- _Work task_:
Would you return, word for word, the lines running from the one with "yellow banana: 3 -> 0" to the final line of the listing below, pictures omitted?
* * * * *
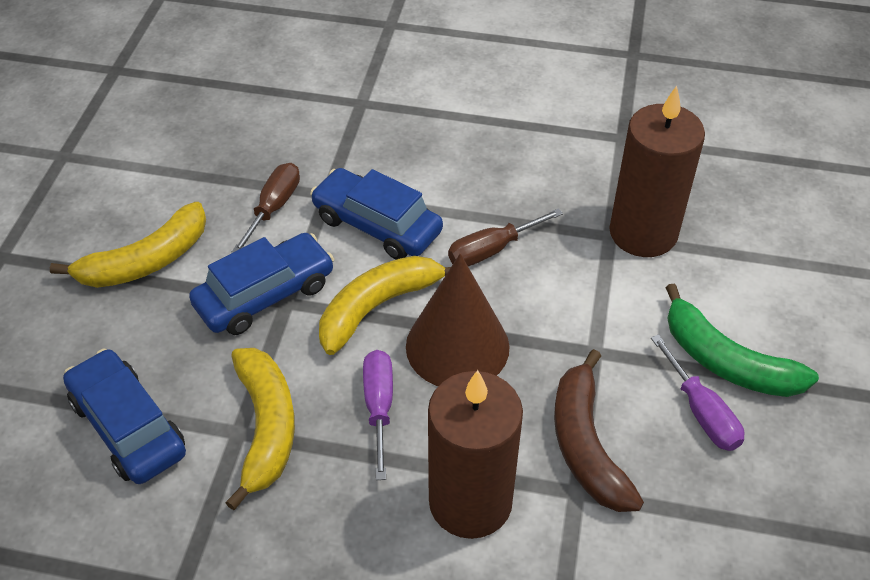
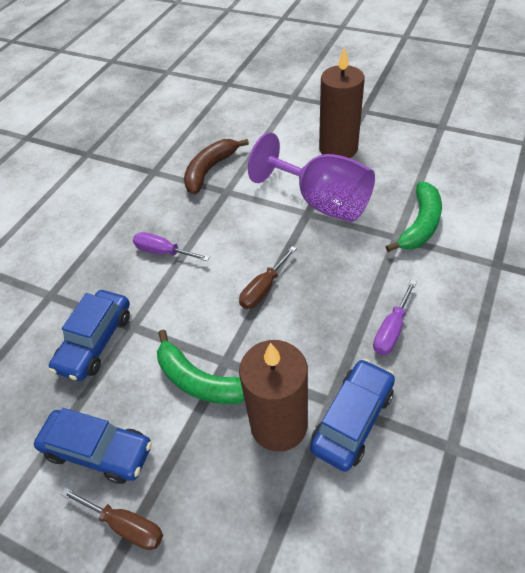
brown cone: 1 -> 0
green banana: 1 -> 2
purple goblet: 0 -> 1
yellow banana: 3 -> 0

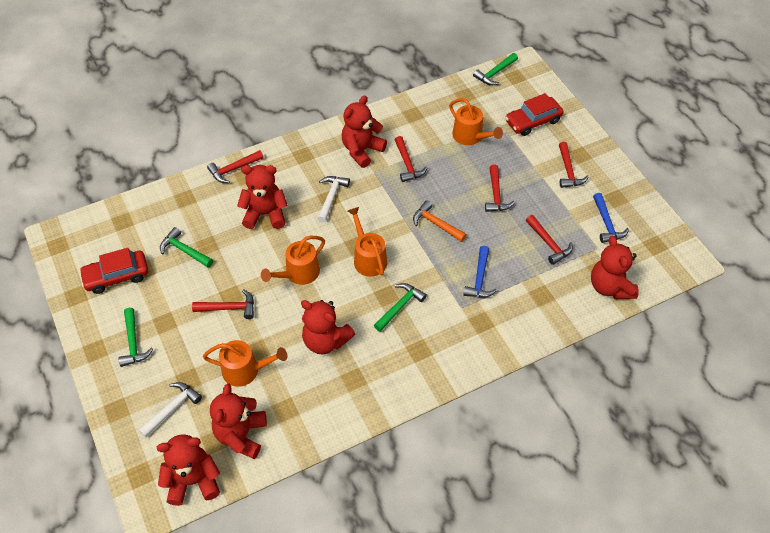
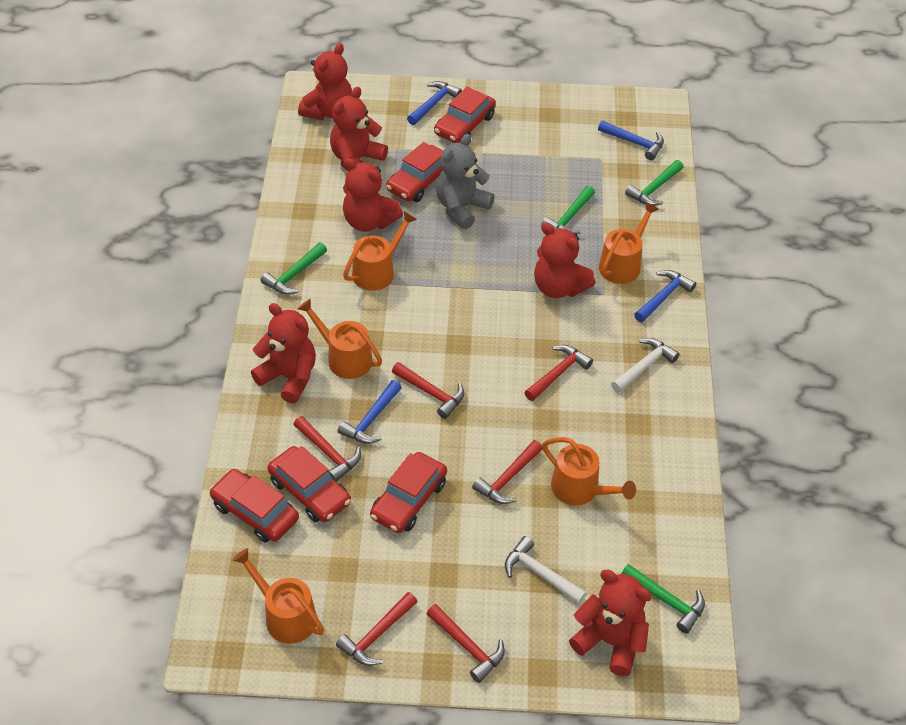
blue hammer: 2 -> 4
grey teddy bear: 0 -> 1
orange hammer: 1 -> 0
orange watering can: 4 -> 5
red car: 2 -> 5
* * * * *
- _Finished exercise_:
yellow banana: 3 -> 0

blue hammer: 2 -> 4
grey teddy bear: 0 -> 1
orange hammer: 1 -> 0
orange watering can: 4 -> 5
red car: 2 -> 5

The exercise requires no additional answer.